Before-and-after scene images:
========================================================================
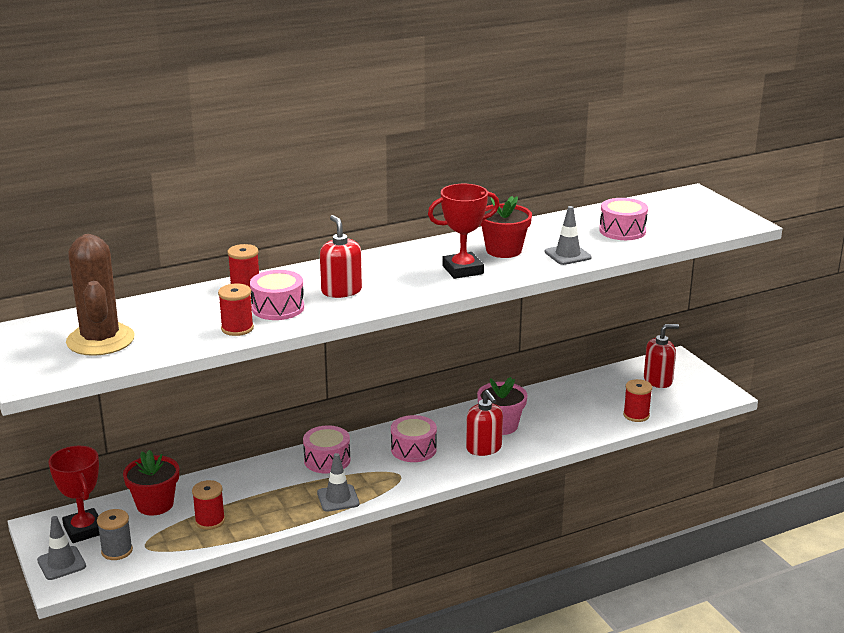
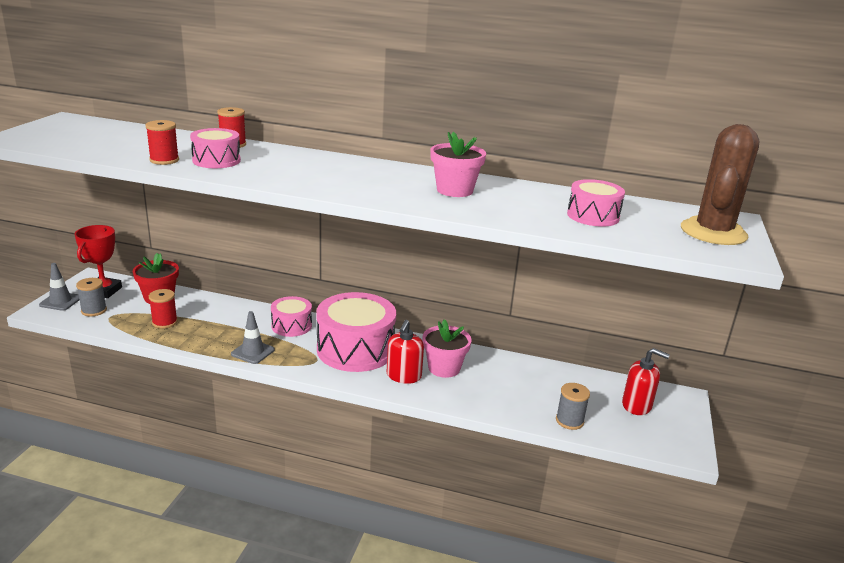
camera: 40 degrees right, 0 degrees up
(100, 340) = (88, 137): brown cactus -> brown cactus (713, 232)
(341, 291) = (278, 168): red soap dispenser -> none
(413, 449) = (355, 349): pink drum -> pink drum, size x1.85
(463, 270) = (391, 189): red trophy -> none
(503, 250) = (454, 190): red flower pot -> pink flower pot
(567, 255) = (500, 212): grey traffic cone -> none
(636, 415) = (569, 421): red spool -> grey spool

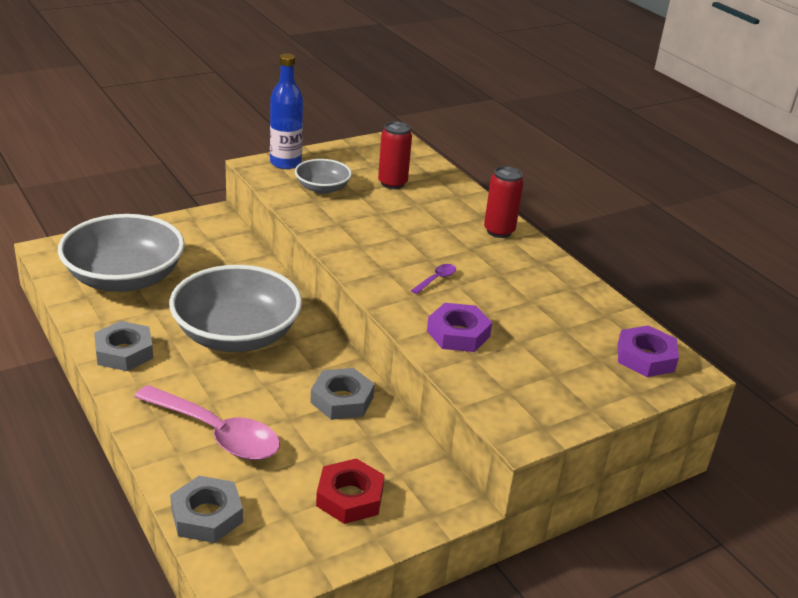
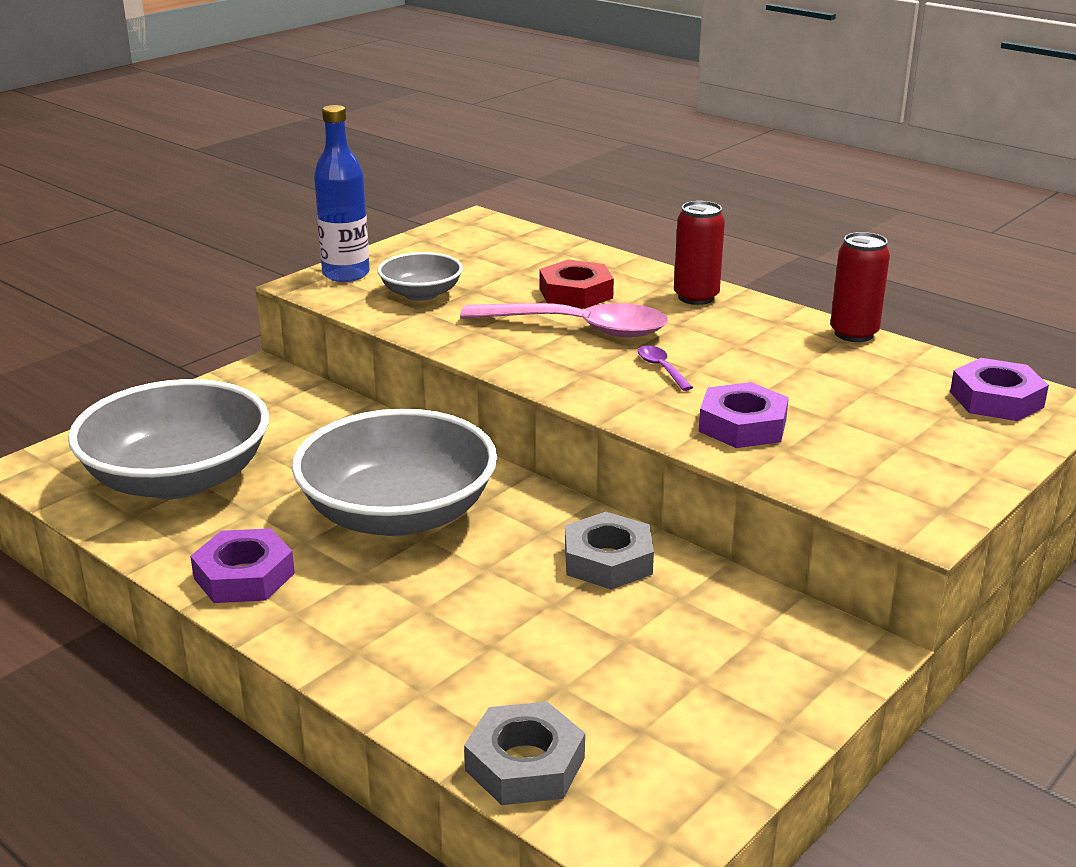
camera: 15 degrees left, 5 degrees down
(124, 352) = (244, 576): grey nut -> purple nut
(217, 433) = (461, 649): pink spoon -> pink spoon (579, 328)
(350, 497) = (711, 682): red nut -> red nut (576, 293)
(392, 183) = (512, 270): red can -> red can (853, 334)
(436, 279) = (661, 368): purple spoon -> purple spoon turned 45 degrees counterclockwise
========================================================================
### What you have to do
Once the pictures are set aside, reproduce the records in full and exactly.

### Output of the exercise
camera: 40 degrees right, 0 degrees up
(100, 340) = (88, 137): brown cactus -> brown cactus (713, 232)
(341, 291) = (278, 168): red soap dispenser -> none
(413, 449) = (355, 349): pink drum -> pink drum, size x1.85
(463, 270) = (391, 189): red trophy -> none
(503, 250) = (454, 190): red flower pot -> pink flower pot
(567, 255) = (500, 212): grey traffic cone -> none
(636, 415) = (569, 421): red spool -> grey spool

camera: 15 degrees left, 5 degrees down
(124, 352) = (244, 576): grey nut -> purple nut
(217, 433) = (461, 649): pink spoon -> pink spoon (579, 328)
(350, 497) = (711, 682): red nut -> red nut (576, 293)
(392, 183) = (512, 270): red can -> red can (853, 334)
(436, 279) = (661, 368): purple spoon -> purple spoon turned 45 degrees counterclockwise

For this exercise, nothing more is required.